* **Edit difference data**
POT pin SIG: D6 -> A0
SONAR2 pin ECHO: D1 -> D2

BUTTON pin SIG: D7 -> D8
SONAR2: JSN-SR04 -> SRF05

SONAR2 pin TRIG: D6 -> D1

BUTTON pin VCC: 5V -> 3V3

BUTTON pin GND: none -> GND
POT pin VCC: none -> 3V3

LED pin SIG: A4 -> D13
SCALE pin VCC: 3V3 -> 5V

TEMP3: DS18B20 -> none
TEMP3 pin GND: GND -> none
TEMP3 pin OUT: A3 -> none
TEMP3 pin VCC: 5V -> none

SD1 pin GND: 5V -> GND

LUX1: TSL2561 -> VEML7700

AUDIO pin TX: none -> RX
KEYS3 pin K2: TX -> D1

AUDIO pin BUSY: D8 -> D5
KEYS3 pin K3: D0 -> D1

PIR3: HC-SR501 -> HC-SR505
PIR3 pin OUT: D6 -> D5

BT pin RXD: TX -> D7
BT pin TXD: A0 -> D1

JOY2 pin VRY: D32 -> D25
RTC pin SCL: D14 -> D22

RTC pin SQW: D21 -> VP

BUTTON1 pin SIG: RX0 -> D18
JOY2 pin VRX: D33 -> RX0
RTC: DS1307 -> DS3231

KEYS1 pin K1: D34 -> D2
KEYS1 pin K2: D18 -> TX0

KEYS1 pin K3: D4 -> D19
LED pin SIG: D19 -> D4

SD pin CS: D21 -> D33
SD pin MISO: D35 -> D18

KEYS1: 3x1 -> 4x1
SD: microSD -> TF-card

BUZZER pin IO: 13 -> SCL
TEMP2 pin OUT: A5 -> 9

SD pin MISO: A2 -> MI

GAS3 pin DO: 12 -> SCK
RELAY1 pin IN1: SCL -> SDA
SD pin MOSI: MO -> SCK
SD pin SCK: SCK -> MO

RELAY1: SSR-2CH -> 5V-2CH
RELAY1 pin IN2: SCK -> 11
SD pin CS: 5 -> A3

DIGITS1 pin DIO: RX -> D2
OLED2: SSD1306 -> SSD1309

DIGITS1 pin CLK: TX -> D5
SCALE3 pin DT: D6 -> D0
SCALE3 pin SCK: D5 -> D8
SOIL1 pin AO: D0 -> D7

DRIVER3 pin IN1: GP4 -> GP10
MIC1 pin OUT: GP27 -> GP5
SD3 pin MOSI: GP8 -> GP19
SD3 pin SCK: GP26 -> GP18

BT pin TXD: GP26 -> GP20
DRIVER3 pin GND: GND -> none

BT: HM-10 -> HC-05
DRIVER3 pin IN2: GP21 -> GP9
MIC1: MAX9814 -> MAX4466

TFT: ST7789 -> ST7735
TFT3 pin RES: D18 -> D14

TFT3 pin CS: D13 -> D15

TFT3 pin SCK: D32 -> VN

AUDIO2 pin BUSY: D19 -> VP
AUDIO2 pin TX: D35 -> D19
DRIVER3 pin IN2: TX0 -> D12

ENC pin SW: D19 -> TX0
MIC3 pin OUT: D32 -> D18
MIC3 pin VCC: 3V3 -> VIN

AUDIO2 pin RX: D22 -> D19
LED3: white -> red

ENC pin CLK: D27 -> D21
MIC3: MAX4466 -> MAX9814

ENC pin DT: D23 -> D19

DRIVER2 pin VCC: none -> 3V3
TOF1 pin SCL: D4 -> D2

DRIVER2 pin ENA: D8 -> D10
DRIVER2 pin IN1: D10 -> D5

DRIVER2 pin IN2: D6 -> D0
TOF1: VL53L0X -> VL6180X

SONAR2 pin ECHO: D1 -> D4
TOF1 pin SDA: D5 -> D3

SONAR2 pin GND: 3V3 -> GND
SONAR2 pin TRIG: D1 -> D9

* **What you should do**
Give back, word for word, only the lines from the one containing "TFT3 pin RES: D18 -> D14" through the closing line of the entries.

* **Exercise answer**
TFT3 pin RES: D18 -> D14

TFT3 pin CS: D13 -> D15

TFT3 pin SCK: D32 -> VN

AUDIO2 pin BUSY: D19 -> VP
AUDIO2 pin TX: D35 -> D19
DRIVER3 pin IN2: TX0 -> D12

ENC pin SW: D19 -> TX0
MIC3 pin OUT: D32 -> D18
MIC3 pin VCC: 3V3 -> VIN

AUDIO2 pin RX: D22 -> D19
LED3: white -> red

ENC pin CLK: D27 -> D21
MIC3: MAX4466 -> MAX9814

ENC pin DT: D23 -> D19

DRIVER2 pin VCC: none -> 3V3
TOF1 pin SCL: D4 -> D2

DRIVER2 pin ENA: D8 -> D10
DRIVER2 pin IN1: D10 -> D5

DRIVER2 pin IN2: D6 -> D0
TOF1: VL53L0X -> VL6180X

SONAR2 pin ECHO: D1 -> D4
TOF1 pin SDA: D5 -> D3

SONAR2 pin GND: 3V3 -> GND
SONAR2 pin TRIG: D1 -> D9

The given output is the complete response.